======== Raw data
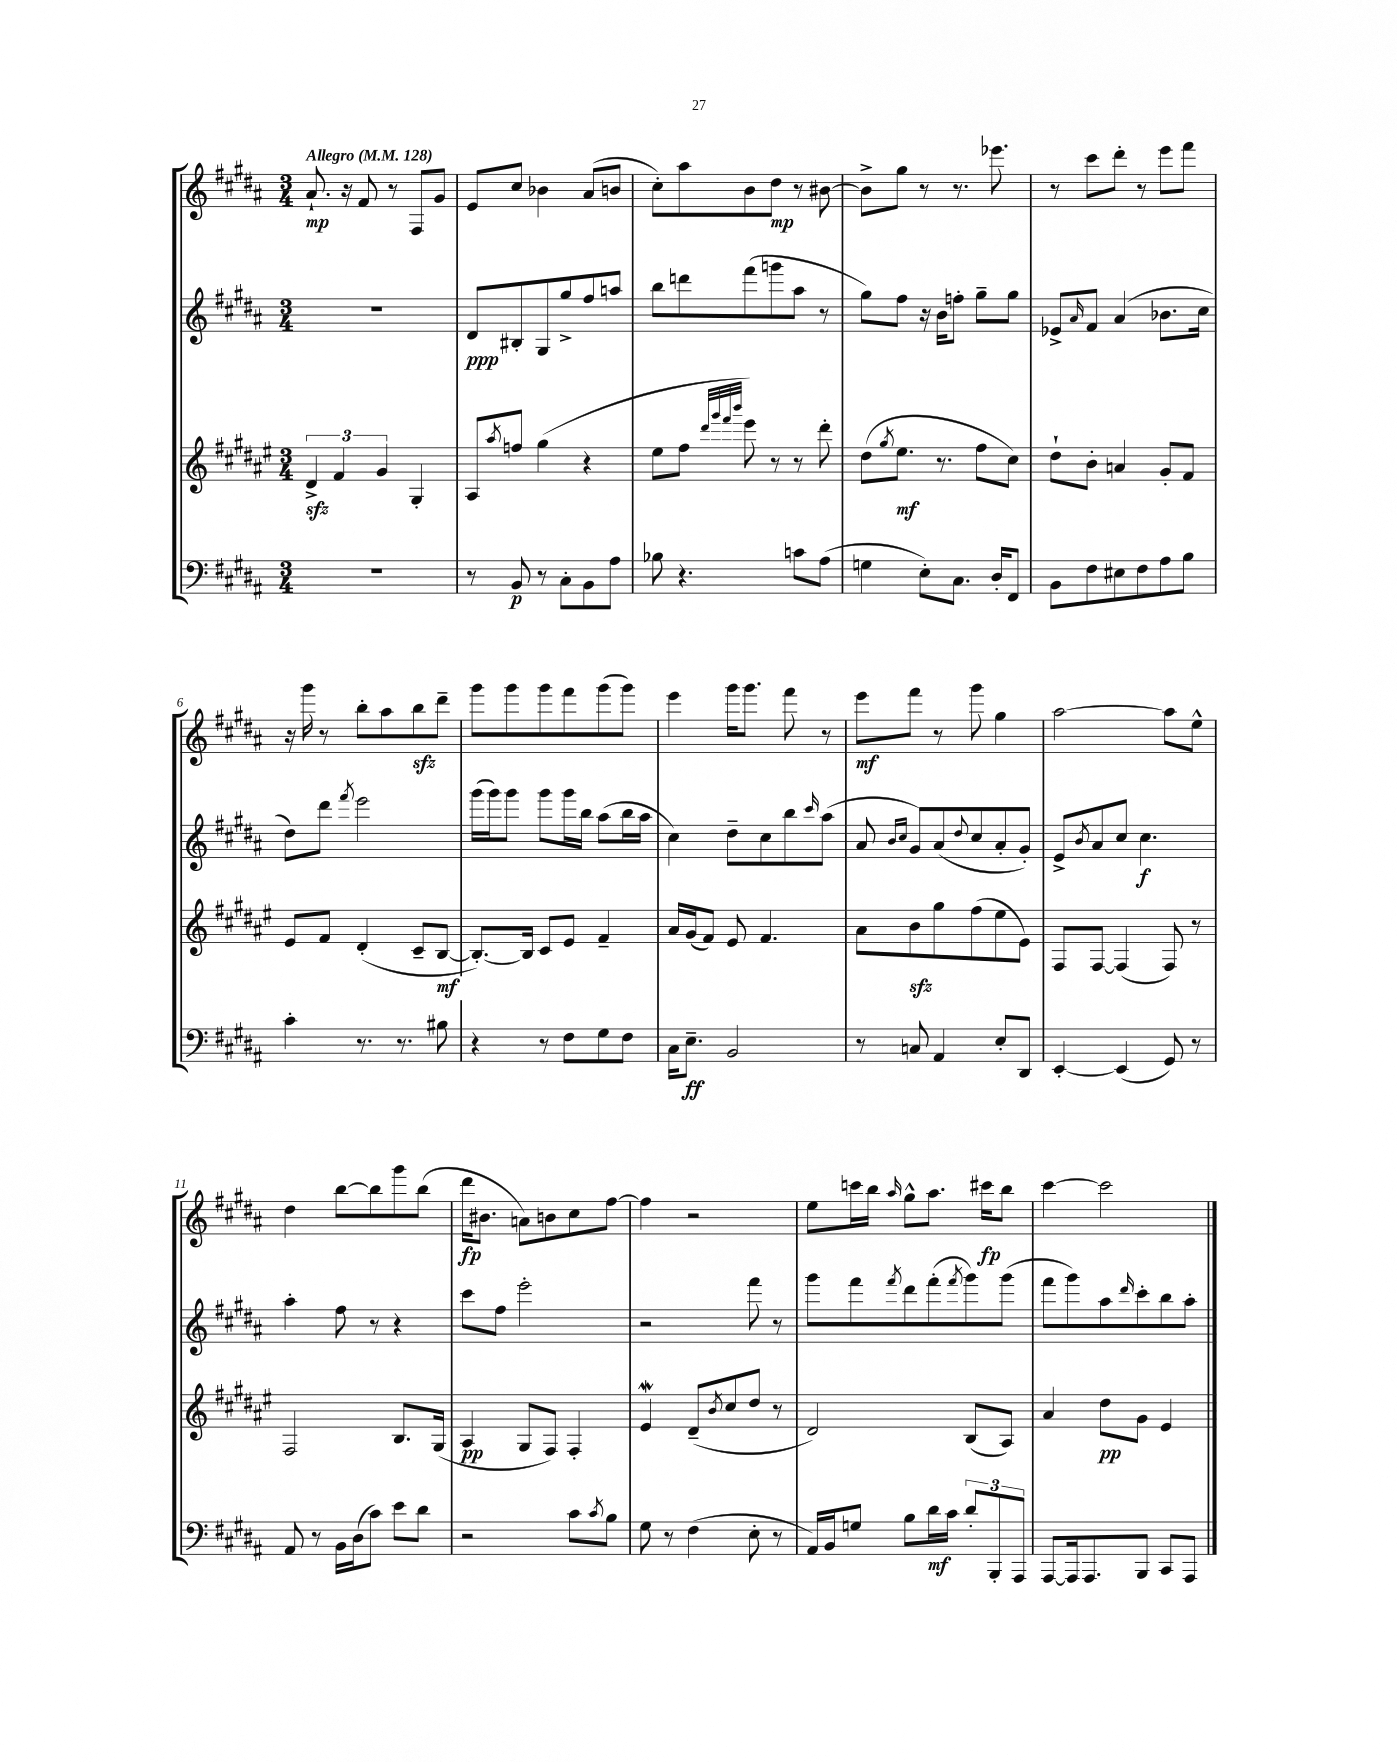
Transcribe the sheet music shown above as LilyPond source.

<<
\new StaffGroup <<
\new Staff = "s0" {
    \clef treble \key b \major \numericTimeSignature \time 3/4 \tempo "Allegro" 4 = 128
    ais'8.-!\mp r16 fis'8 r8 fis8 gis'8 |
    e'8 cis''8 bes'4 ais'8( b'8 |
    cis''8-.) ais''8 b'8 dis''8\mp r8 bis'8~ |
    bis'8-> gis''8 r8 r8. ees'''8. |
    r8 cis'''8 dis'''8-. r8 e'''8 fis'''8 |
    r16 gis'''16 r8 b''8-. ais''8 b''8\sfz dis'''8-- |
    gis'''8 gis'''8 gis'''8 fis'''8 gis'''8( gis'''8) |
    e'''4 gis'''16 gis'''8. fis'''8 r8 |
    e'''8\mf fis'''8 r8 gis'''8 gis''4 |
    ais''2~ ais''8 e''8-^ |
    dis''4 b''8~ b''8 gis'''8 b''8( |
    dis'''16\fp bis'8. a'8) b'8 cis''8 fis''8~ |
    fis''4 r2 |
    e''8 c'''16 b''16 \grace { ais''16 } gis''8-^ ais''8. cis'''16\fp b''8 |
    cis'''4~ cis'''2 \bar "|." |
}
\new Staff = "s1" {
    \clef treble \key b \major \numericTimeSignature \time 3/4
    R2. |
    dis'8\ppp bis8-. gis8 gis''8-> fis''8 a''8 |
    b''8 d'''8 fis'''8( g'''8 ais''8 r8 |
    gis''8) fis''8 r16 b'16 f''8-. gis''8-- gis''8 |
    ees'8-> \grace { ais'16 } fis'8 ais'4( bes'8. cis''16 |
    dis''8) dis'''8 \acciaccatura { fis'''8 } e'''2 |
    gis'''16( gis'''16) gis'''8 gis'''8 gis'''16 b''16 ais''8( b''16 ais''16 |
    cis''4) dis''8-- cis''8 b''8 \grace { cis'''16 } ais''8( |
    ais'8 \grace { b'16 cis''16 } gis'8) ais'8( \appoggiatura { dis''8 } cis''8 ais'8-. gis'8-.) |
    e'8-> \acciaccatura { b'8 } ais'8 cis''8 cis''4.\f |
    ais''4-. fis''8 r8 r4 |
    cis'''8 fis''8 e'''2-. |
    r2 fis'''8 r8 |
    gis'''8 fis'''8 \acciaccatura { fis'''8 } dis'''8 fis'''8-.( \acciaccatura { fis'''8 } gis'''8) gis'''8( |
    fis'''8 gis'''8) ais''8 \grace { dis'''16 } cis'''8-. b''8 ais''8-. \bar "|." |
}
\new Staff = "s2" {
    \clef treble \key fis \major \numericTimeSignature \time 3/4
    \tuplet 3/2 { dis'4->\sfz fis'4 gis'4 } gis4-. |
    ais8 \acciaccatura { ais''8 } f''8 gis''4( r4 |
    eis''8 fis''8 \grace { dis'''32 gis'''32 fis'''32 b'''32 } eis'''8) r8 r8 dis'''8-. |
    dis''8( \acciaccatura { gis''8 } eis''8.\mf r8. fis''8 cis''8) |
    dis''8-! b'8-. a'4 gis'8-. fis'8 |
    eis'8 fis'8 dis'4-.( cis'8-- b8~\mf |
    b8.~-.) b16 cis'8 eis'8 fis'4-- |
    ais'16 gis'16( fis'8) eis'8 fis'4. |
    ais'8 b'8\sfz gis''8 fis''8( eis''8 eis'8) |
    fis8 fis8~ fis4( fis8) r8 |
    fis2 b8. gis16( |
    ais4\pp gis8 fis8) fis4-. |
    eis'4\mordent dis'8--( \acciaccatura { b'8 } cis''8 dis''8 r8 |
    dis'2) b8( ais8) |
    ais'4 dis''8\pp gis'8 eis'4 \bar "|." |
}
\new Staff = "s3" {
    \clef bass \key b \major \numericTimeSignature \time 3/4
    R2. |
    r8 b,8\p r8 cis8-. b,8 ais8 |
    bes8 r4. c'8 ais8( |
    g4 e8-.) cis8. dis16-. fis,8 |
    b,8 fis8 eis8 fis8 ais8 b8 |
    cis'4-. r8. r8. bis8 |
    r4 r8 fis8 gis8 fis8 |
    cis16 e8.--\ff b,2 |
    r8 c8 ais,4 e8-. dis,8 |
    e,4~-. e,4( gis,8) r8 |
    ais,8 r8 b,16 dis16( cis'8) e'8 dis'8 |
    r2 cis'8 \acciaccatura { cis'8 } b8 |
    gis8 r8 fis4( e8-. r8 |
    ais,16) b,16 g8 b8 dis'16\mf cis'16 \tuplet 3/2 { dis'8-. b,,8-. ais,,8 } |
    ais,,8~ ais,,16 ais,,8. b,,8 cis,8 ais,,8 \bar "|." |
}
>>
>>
================
_Your goal_.
Count how many lines of the records above contain the string "acciaccatura", with case counting, and give only the number.

_Complete answer_.
7